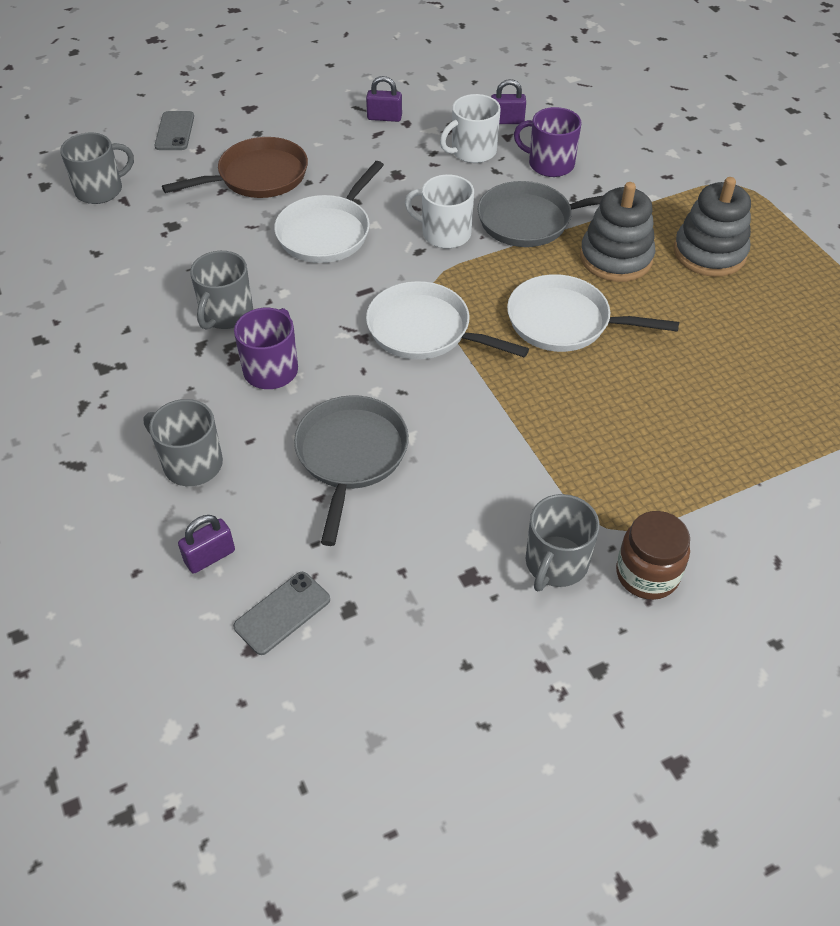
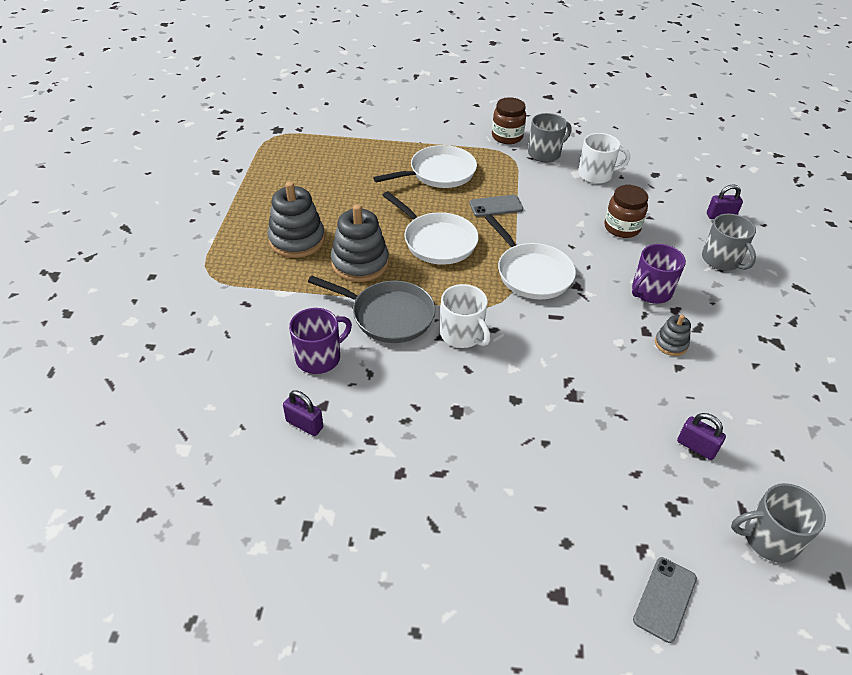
camera: 150 degrees left, 5 degrees down
brown pan [162,137,308,198] -> none
grey mug [190,251,253,330] -> grey stacking toy [655,315,691,356]
grey phone [233,572,330,655] -> grey phone moved to [469,195,523,217]
white pan [274,161,384,263] -> white pan moved to [373,145,477,188]
grey pan [294,395,409,546] -> brown jar [604,185,648,238]
purple padlock [366,76,402,122] -> purple padlock moved to [677,413,726,460]
white mug [440,94,501,163] -> white mug moved to [578,133,630,184]
purple mug [514,107,582,177] -> purple mug turned 90 degrees counterclockwise [289,308,352,374]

Exercise directions:
State how many lines in the records contain the string "white". Give the number with no words around it.

Problem solution:
2